- Exercise material

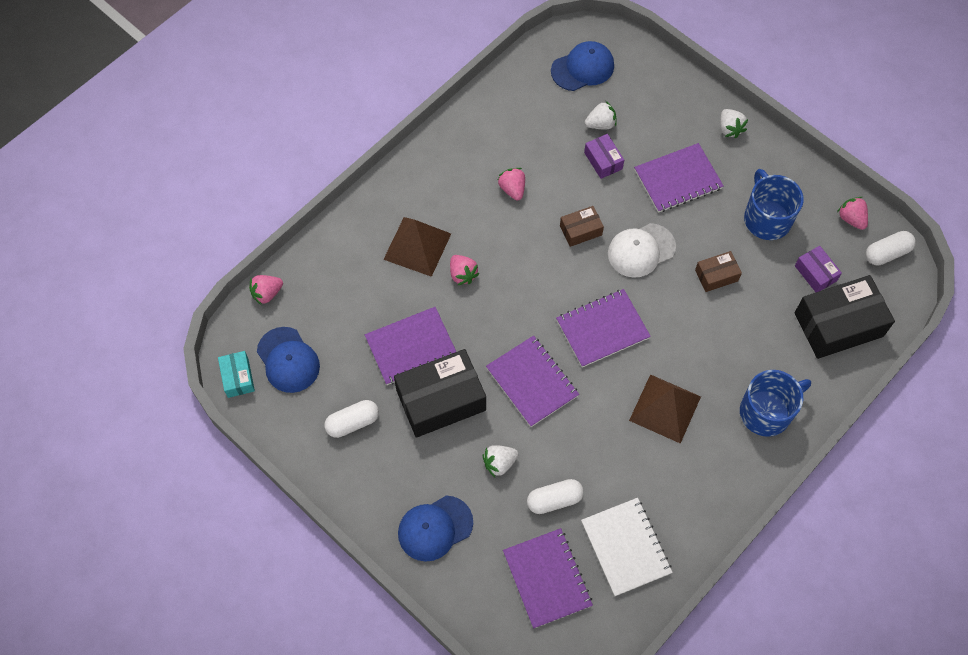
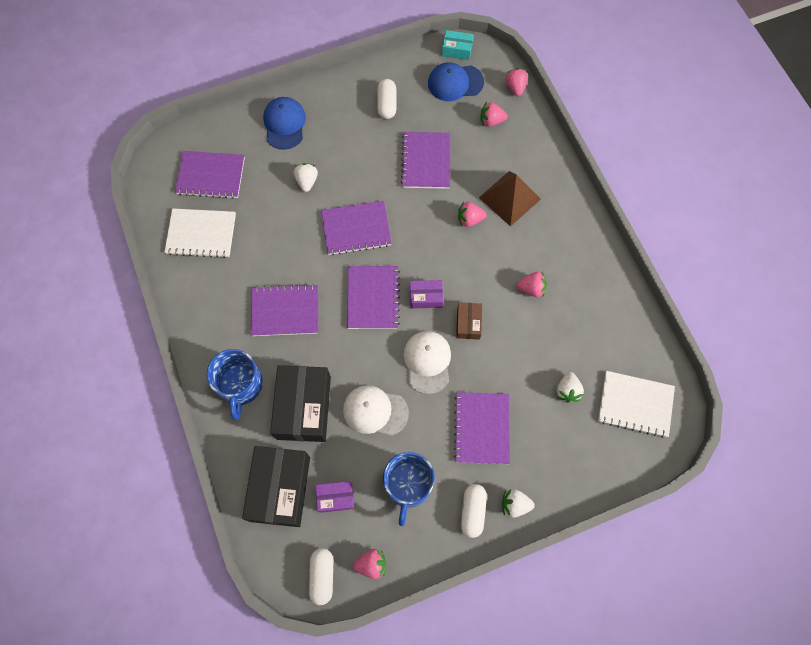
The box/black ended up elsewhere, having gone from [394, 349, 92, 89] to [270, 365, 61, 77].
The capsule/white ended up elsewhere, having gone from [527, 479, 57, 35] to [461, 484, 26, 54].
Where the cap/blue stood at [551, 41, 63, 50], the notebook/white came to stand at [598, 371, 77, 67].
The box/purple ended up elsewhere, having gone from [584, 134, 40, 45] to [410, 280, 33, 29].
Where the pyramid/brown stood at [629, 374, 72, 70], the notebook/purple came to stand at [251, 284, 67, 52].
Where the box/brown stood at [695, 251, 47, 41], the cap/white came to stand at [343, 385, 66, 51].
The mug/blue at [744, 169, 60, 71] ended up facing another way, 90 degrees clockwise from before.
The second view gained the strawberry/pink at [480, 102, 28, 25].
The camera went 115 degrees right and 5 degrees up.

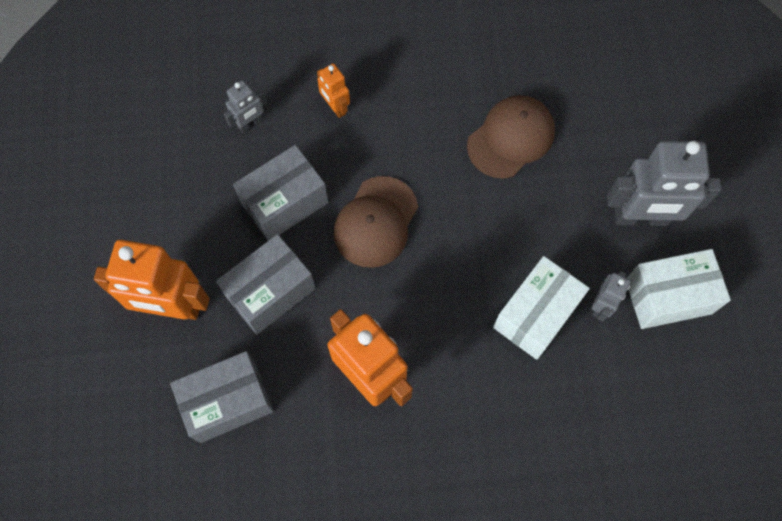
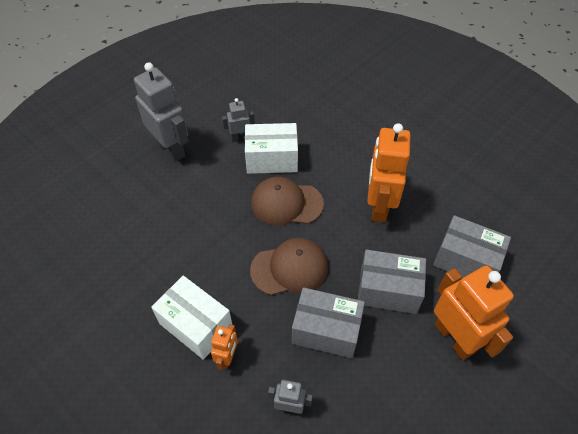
The cap/brown ended up elsewhere, having gone from [467, 95, 88, 84] to [251, 177, 73, 49].
The box/white ended up elsewhere, having gone from [627, 249, 104, 80] to [151, 276, 81, 84].
The camera went 130 degrees left and 15 degrees down.

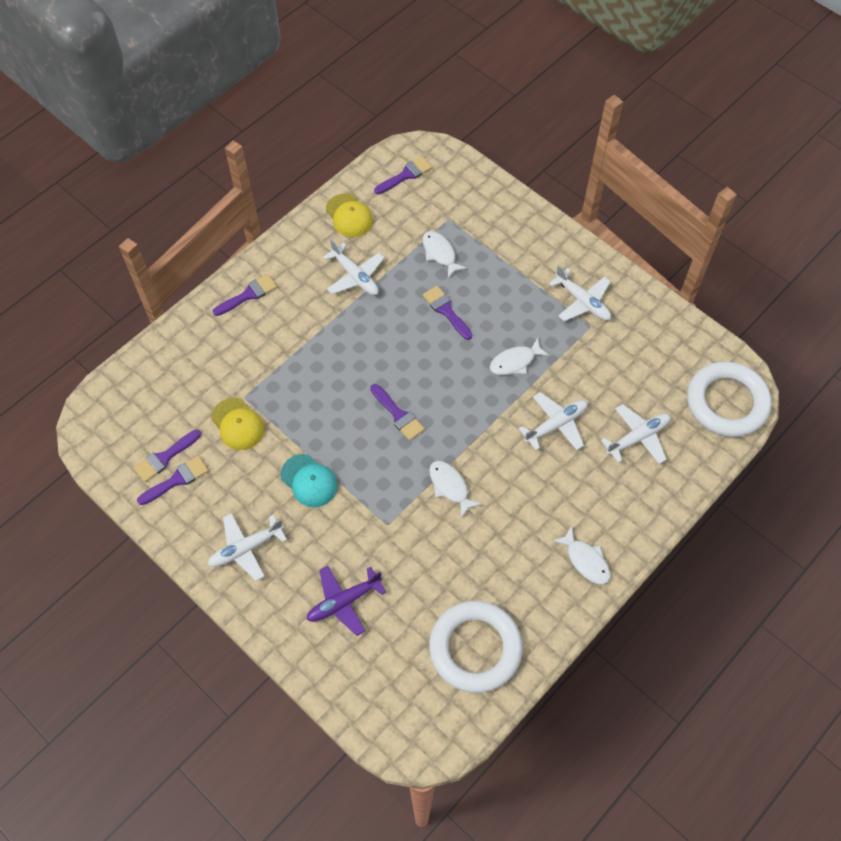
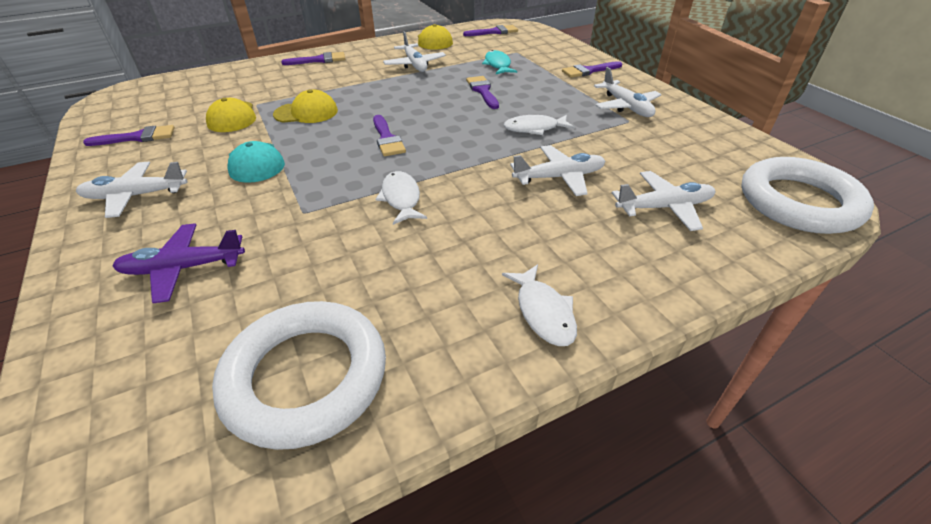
The brush/purple ended up elsewhere, having gone from [134, 430, 67, 52] to [562, 61, 60, 17].
What was the fish/white at [423, 231, 44, 47] turned into the fish/turquoise at [482, 50, 35, 24].
The second view gained the cap/yellow at [273, 89, 65, 34].
The camera went 20 degrees right and 20 degrees down.

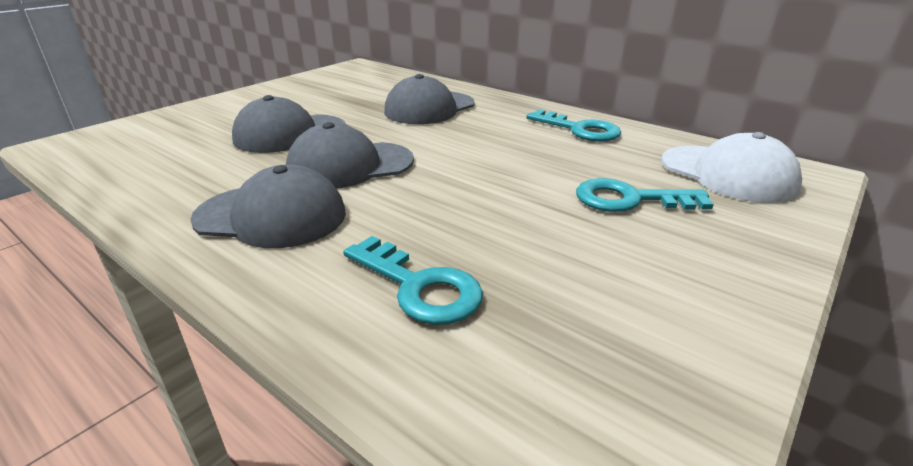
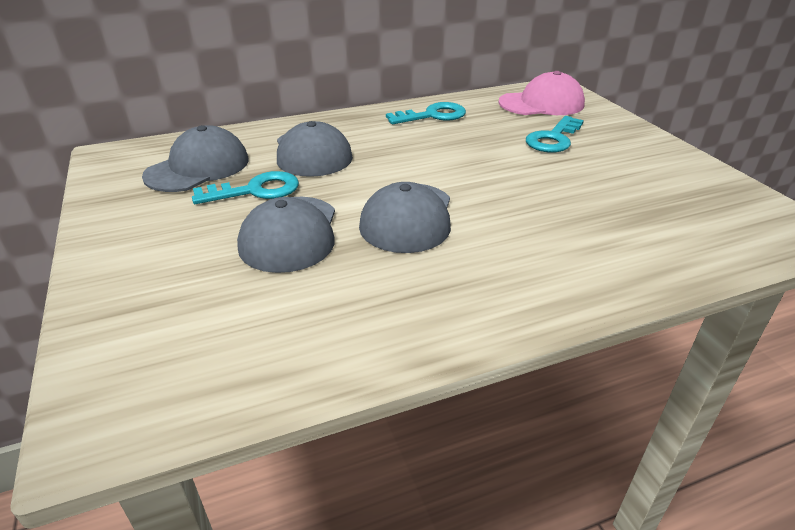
The cap/grey ended up elsewhere, having gone from [190, 164, 156, 84] to [142, 125, 107, 67].
The key/turquoise ended up elsewhere, having gone from [343, 236, 140, 89] to [192, 171, 107, 33].
What was the cap/white at [661, 132, 141, 71] turned into the cap/pink at [498, 71, 87, 44].
The camera went 60 degrees left and 5 degrees up.

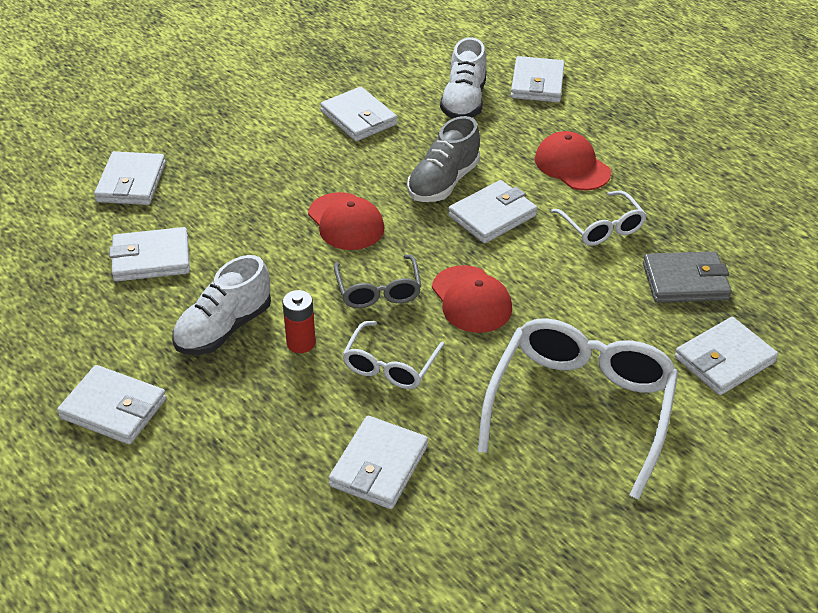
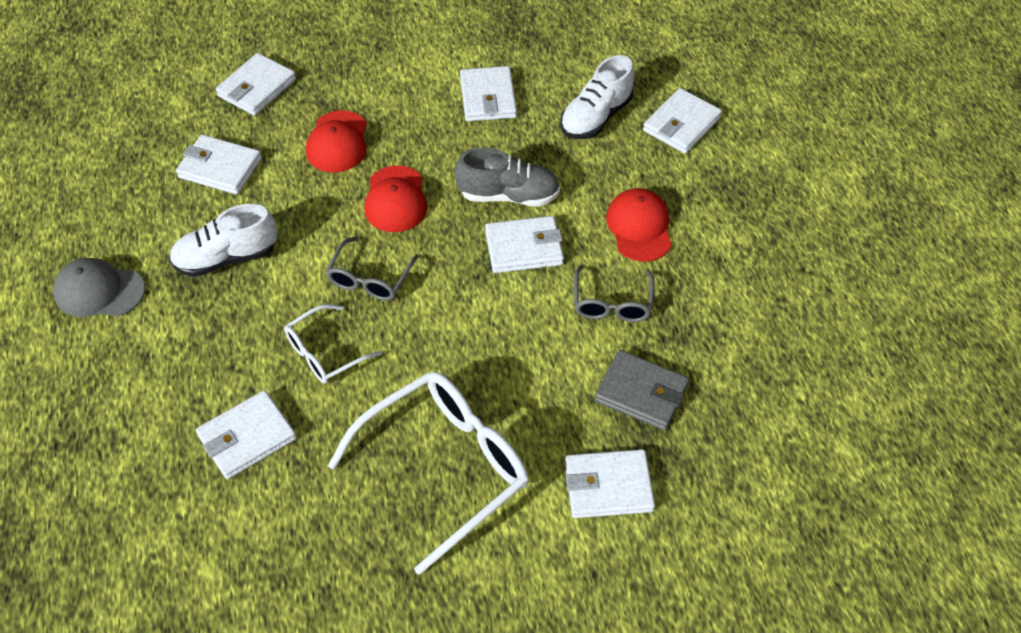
Where the wallet/white stood at [57, 365, 109, 80], the cap/grey came to stand at [53, 258, 92, 59].
The second view lost the battery/red at [283, 290, 33, 63].
The shoe/grey at [407, 116, 73, 86] ended up facing another way, 150 degrees counterclockwise from before.
The cap/red ended up elsewhere, having gone from [432, 265, 80, 68] to [306, 110, 61, 62].
What was the glasses/white at [551, 191, 96, 55] turned into the glasses/grey at [574, 265, 81, 57].
The camera went 30 degrees right and 10 degrees up.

- What you will do
Pictures appear in the records above. Output everything except them, exactly.

- Your solution
The box/black ended up elsewhere, having gone from [394, 349, 92, 89] to [270, 365, 61, 77].
The capsule/white ended up elsewhere, having gone from [527, 479, 57, 35] to [461, 484, 26, 54].
Where the cap/blue stood at [551, 41, 63, 50], the notebook/white came to stand at [598, 371, 77, 67].
The box/purple ended up elsewhere, having gone from [584, 134, 40, 45] to [410, 280, 33, 29].
Where the pyramid/brown stood at [629, 374, 72, 70], the notebook/purple came to stand at [251, 284, 67, 52].
Where the box/brown stood at [695, 251, 47, 41], the cap/white came to stand at [343, 385, 66, 51].
The mug/blue at [744, 169, 60, 71] ended up facing another way, 90 degrees clockwise from before.
The second view gained the strawberry/pink at [480, 102, 28, 25].
The camera went 115 degrees right and 5 degrees up.

The cap/brown ended up elsewhere, having gone from [467, 95, 88, 84] to [251, 177, 73, 49].
The box/white ended up elsewhere, having gone from [627, 249, 104, 80] to [151, 276, 81, 84].
The camera went 130 degrees left and 15 degrees down.

The brush/purple ended up elsewhere, having gone from [134, 430, 67, 52] to [562, 61, 60, 17].
What was the fish/white at [423, 231, 44, 47] turned into the fish/turquoise at [482, 50, 35, 24].
The second view gained the cap/yellow at [273, 89, 65, 34].
The camera went 20 degrees right and 20 degrees down.

The cap/grey ended up elsewhere, having gone from [190, 164, 156, 84] to [142, 125, 107, 67].
The key/turquoise ended up elsewhere, having gone from [343, 236, 140, 89] to [192, 171, 107, 33].
What was the cap/white at [661, 132, 141, 71] turned into the cap/pink at [498, 71, 87, 44].
The camera went 60 degrees left and 5 degrees up.

Where the wallet/white stood at [57, 365, 109, 80], the cap/grey came to stand at [53, 258, 92, 59].
The second view lost the battery/red at [283, 290, 33, 63].
The shoe/grey at [407, 116, 73, 86] ended up facing another way, 150 degrees counterclockwise from before.
The cap/red ended up elsewhere, having gone from [432, 265, 80, 68] to [306, 110, 61, 62].
What was the glasses/white at [551, 191, 96, 55] turned into the glasses/grey at [574, 265, 81, 57].
The camera went 30 degrees right and 10 degrees up.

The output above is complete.